Your objective:
Search the data for "brick". Return each matching line.

Records provided:
┄┄┄┄┄┄┄┄┄┄┄┄┄┄┄┄┄┄┄┄
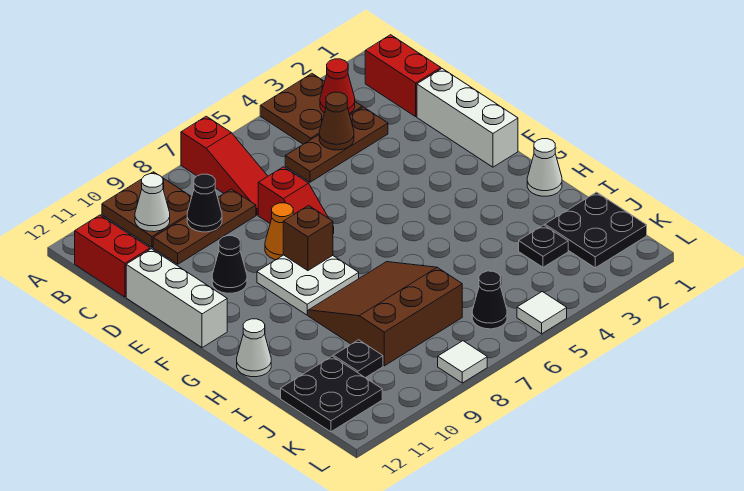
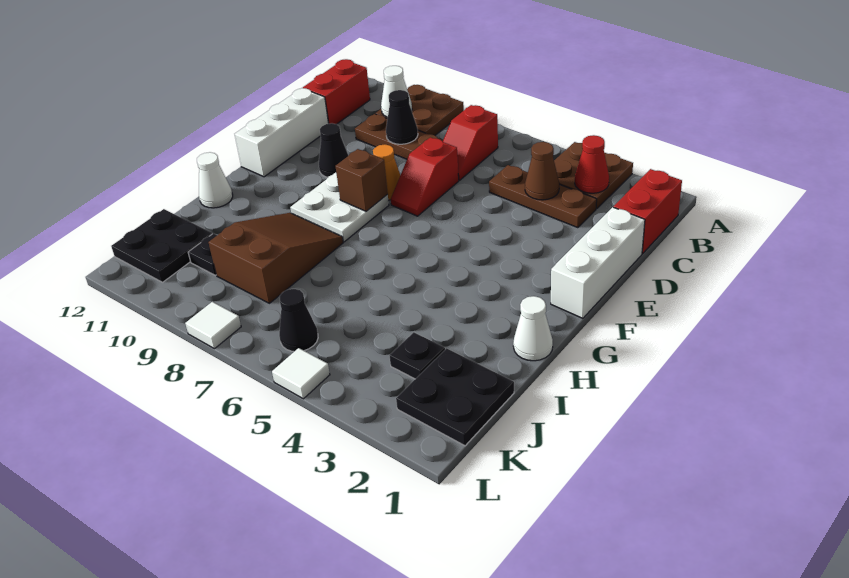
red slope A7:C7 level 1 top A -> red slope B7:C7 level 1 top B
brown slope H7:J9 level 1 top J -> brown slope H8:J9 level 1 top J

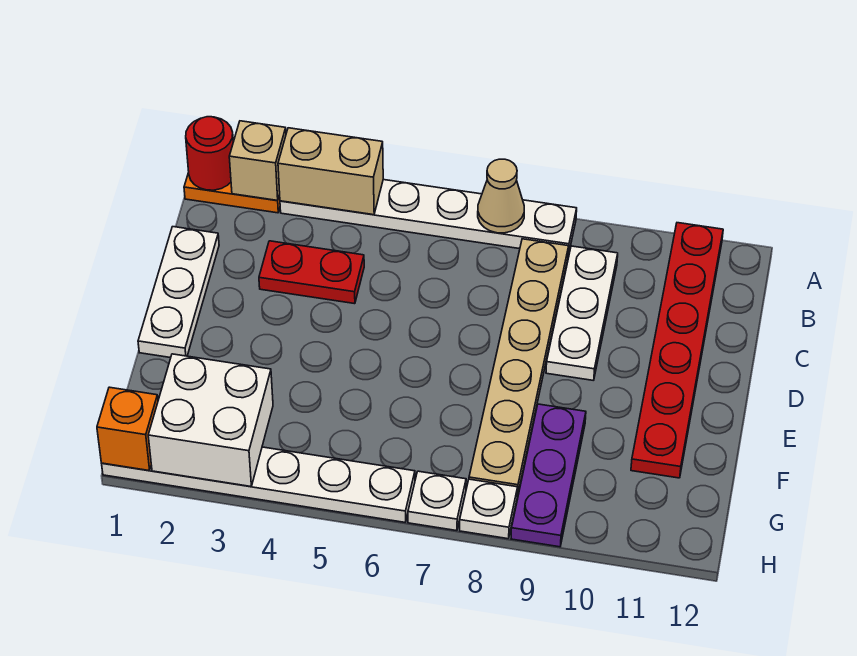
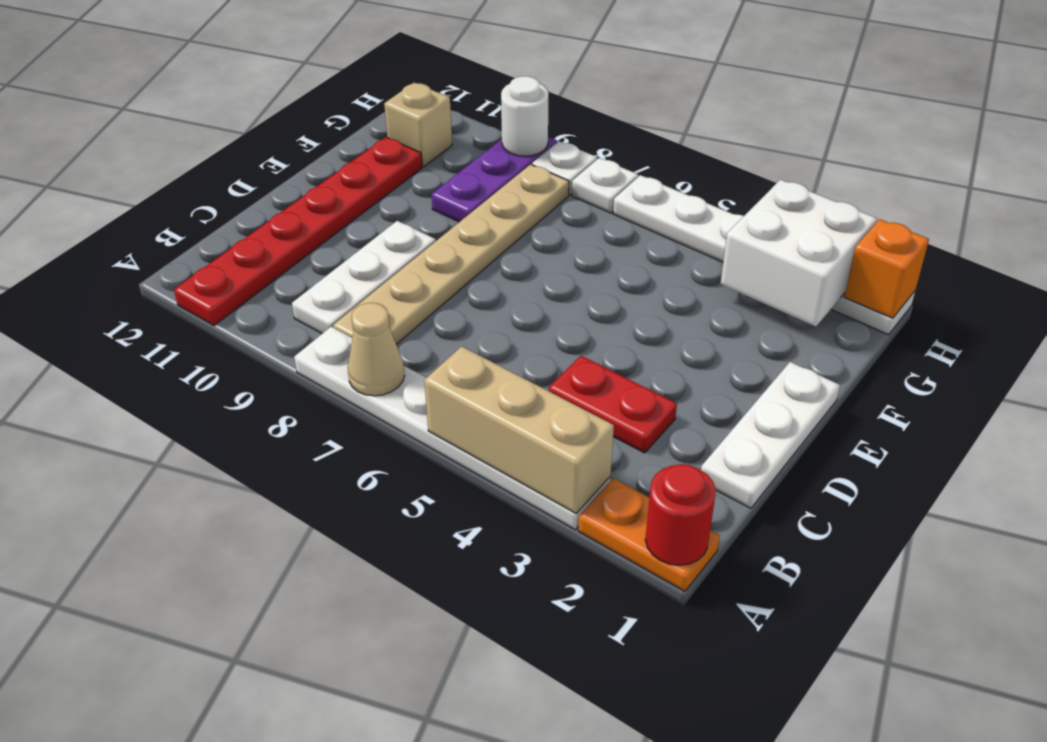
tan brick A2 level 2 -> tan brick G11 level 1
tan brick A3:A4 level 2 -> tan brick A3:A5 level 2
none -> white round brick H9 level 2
┄┄┄┄┄┄┄┄┄┄┄┄┄┄┄┄┄┄┄┄
Reply:
tan brick A2 level 2 -> tan brick G11 level 1
tan brick A3:A4 level 2 -> tan brick A3:A5 level 2
none -> white round brick H9 level 2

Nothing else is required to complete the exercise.